** ENTRIES SUPPLIED **
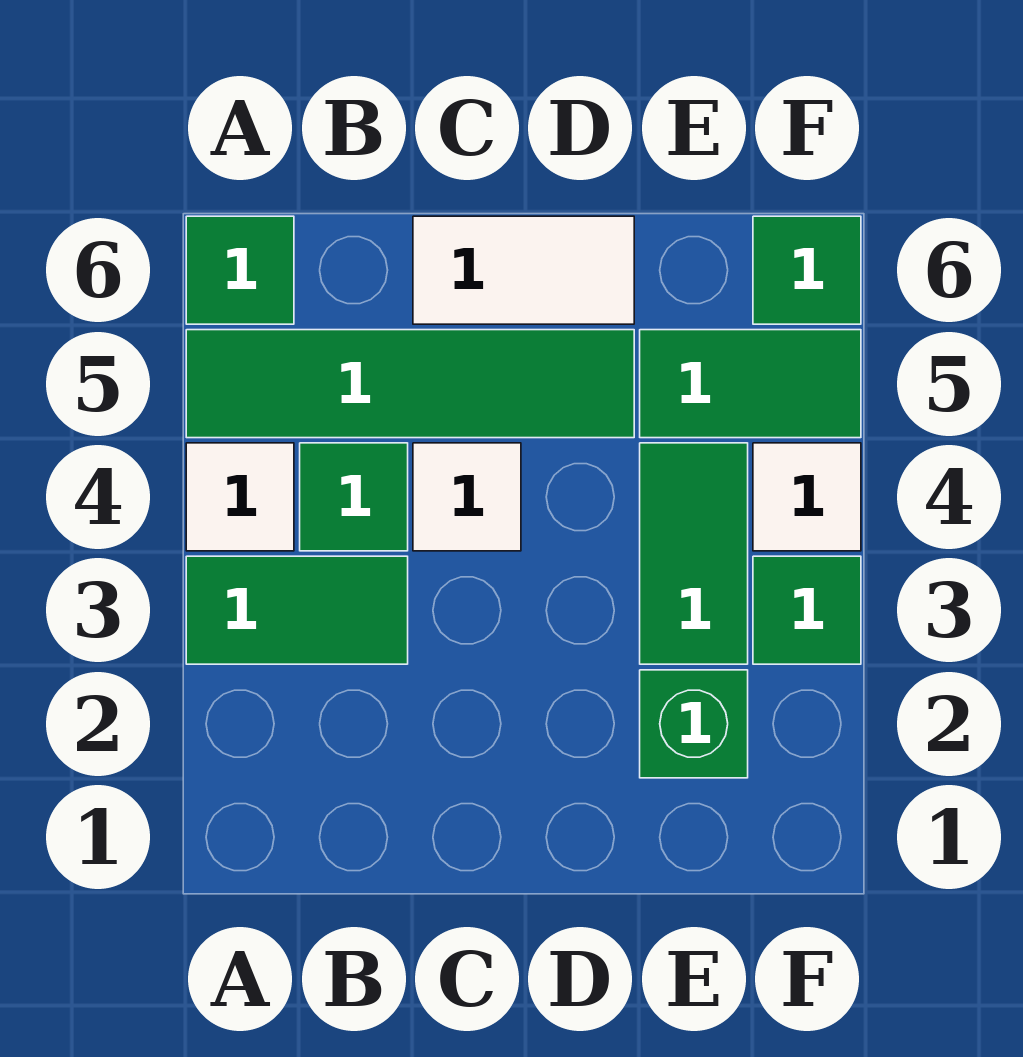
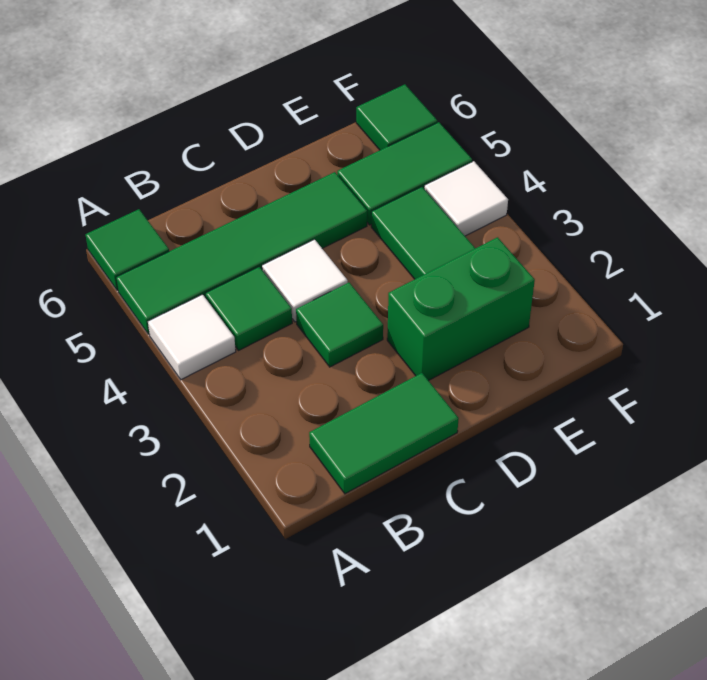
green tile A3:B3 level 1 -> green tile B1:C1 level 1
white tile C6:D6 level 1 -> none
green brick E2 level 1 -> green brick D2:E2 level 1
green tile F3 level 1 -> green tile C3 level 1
--
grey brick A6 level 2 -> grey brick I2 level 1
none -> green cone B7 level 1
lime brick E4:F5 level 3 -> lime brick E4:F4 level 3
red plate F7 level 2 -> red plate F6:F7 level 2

** WHAT TO PRODUCE **
Go through the material above and output exactly the lines from the one containing "green tile A3:B3" through the one containing "green tile F3".

** TASK SOLUTION **
green tile A3:B3 level 1 -> green tile B1:C1 level 1
white tile C6:D6 level 1 -> none
green brick E2 level 1 -> green brick D2:E2 level 1
green tile F3 level 1 -> green tile C3 level 1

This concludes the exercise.